→ TASK ITEM
Every line of the entries below that mentions "tape" is to be copied out.

→ DATA TO EXAMINE
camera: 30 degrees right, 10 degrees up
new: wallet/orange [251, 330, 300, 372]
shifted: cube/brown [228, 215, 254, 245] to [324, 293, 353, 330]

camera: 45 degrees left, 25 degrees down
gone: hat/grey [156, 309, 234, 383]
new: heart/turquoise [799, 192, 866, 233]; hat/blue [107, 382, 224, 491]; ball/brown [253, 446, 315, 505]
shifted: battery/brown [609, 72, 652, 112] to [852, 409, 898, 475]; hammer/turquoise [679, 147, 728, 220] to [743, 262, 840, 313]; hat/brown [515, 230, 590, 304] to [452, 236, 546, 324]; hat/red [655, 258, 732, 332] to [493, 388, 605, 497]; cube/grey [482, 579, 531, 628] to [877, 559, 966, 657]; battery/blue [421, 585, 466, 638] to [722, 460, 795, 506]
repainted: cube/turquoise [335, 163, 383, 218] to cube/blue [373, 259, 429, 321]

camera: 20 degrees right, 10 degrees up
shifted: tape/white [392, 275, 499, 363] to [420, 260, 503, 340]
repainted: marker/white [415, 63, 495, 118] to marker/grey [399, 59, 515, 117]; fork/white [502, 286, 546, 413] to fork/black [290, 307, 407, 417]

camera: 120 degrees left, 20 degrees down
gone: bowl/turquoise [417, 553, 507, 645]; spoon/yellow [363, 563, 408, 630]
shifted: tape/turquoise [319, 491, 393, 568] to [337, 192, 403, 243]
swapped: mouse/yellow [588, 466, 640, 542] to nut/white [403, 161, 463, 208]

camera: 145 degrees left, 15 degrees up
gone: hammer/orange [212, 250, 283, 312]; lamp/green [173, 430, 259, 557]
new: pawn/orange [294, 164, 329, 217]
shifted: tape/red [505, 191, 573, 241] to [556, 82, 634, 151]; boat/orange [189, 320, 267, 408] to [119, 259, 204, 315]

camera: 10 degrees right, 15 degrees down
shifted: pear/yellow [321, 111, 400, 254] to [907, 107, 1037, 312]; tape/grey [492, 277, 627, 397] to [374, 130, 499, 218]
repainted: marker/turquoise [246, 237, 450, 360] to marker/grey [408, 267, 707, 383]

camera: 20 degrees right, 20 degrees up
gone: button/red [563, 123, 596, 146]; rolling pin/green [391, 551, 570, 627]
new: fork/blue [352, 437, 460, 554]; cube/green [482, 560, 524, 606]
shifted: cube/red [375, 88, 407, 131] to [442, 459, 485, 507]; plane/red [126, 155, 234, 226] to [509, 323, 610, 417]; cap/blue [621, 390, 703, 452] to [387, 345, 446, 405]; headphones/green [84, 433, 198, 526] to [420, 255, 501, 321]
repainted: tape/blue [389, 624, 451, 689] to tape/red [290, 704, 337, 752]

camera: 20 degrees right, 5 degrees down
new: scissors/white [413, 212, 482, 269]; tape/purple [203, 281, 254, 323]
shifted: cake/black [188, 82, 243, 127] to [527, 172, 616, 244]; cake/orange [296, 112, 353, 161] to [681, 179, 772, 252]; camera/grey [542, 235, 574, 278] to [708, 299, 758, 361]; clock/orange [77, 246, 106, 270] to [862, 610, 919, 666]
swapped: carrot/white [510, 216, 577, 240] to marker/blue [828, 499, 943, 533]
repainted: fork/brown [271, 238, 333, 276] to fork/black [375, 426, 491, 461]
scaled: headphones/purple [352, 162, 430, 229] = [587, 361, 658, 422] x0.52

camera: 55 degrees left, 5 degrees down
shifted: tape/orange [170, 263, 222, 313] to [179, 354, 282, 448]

→ EXERCISE SOLUTION
shifted: tape/white [392, 275, 499, 363] to [420, 260, 503, 340]
shifted: tape/turquoise [319, 491, 393, 568] to [337, 192, 403, 243]
shifted: tape/red [505, 191, 573, 241] to [556, 82, 634, 151]; boat/orange [189, 320, 267, 408] to [119, 259, 204, 315]
shifted: pear/yellow [321, 111, 400, 254] to [907, 107, 1037, 312]; tape/grey [492, 277, 627, 397] to [374, 130, 499, 218]
repainted: tape/blue [389, 624, 451, 689] to tape/red [290, 704, 337, 752]
new: scissors/white [413, 212, 482, 269]; tape/purple [203, 281, 254, 323]
shifted: tape/orange [170, 263, 222, 313] to [179, 354, 282, 448]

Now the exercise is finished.